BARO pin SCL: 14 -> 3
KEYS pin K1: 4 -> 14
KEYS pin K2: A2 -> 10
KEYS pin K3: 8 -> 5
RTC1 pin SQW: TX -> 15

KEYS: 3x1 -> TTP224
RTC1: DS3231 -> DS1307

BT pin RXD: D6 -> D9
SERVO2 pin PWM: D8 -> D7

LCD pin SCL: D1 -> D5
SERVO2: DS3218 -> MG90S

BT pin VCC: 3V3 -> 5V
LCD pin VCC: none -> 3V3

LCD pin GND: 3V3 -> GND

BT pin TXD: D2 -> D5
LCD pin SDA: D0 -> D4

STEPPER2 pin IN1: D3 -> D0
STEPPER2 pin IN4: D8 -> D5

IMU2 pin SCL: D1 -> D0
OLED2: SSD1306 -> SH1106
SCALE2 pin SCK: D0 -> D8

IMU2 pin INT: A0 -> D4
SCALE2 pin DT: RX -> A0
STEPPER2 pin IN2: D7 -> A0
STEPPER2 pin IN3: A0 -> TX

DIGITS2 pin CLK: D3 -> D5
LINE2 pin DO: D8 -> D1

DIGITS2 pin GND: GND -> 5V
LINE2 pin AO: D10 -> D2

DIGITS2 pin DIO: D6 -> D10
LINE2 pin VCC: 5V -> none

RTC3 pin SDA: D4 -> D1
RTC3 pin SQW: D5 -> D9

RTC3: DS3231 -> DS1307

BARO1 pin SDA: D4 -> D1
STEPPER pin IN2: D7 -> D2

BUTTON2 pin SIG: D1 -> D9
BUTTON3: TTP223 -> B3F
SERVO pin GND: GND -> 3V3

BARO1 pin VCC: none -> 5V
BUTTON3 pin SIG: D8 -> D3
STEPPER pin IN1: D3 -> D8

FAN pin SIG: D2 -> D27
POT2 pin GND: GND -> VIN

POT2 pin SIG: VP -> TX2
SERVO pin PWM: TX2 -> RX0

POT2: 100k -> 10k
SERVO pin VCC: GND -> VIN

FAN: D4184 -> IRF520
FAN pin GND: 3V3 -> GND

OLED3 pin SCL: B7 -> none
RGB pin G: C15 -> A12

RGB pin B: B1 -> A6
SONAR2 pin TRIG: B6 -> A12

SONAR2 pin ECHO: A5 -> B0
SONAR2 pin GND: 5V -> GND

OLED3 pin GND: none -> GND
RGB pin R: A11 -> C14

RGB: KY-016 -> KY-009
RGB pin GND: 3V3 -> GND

> [TASK STATEMENT] Repeat the material in full, exactly as it reads.

> [ANSWER TO THIS TASK]
BARO pin SCL: 14 -> 3
KEYS pin K1: 4 -> 14
KEYS pin K2: A2 -> 10
KEYS pin K3: 8 -> 5
RTC1 pin SQW: TX -> 15

KEYS: 3x1 -> TTP224
RTC1: DS3231 -> DS1307

BT pin RXD: D6 -> D9
SERVO2 pin PWM: D8 -> D7

LCD pin SCL: D1 -> D5
SERVO2: DS3218 -> MG90S

BT pin VCC: 3V3 -> 5V
LCD pin VCC: none -> 3V3

LCD pin GND: 3V3 -> GND

BT pin TXD: D2 -> D5
LCD pin SDA: D0 -> D4

STEPPER2 pin IN1: D3 -> D0
STEPPER2 pin IN4: D8 -> D5

IMU2 pin SCL: D1 -> D0
OLED2: SSD1306 -> SH1106
SCALE2 pin SCK: D0 -> D8

IMU2 pin INT: A0 -> D4
SCALE2 pin DT: RX -> A0
STEPPER2 pin IN2: D7 -> A0
STEPPER2 pin IN3: A0 -> TX

DIGITS2 pin CLK: D3 -> D5
LINE2 pin DO: D8 -> D1

DIGITS2 pin GND: GND -> 5V
LINE2 pin AO: D10 -> D2

DIGITS2 pin DIO: D6 -> D10
LINE2 pin VCC: 5V -> none

RTC3 pin SDA: D4 -> D1
RTC3 pin SQW: D5 -> D9

RTC3: DS3231 -> DS1307

BARO1 pin SDA: D4 -> D1
STEPPER pin IN2: D7 -> D2

BUTTON2 pin SIG: D1 -> D9
BUTTON3: TTP223 -> B3F
SERVO pin GND: GND -> 3V3

BARO1 pin VCC: none -> 5V
BUTTON3 pin SIG: D8 -> D3
STEPPER pin IN1: D3 -> D8

FAN pin SIG: D2 -> D27
POT2 pin GND: GND -> VIN

POT2 pin SIG: VP -> TX2
SERVO pin PWM: TX2 -> RX0

POT2: 100k -> 10k
SERVO pin VCC: GND -> VIN

FAN: D4184 -> IRF520
FAN pin GND: 3V3 -> GND

OLED3 pin SCL: B7 -> none
RGB pin G: C15 -> A12

RGB pin B: B1 -> A6
SONAR2 pin TRIG: B6 -> A12

SONAR2 pin ECHO: A5 -> B0
SONAR2 pin GND: 5V -> GND

OLED3 pin GND: none -> GND
RGB pin R: A11 -> C14

RGB: KY-016 -> KY-009
RGB pin GND: 3V3 -> GND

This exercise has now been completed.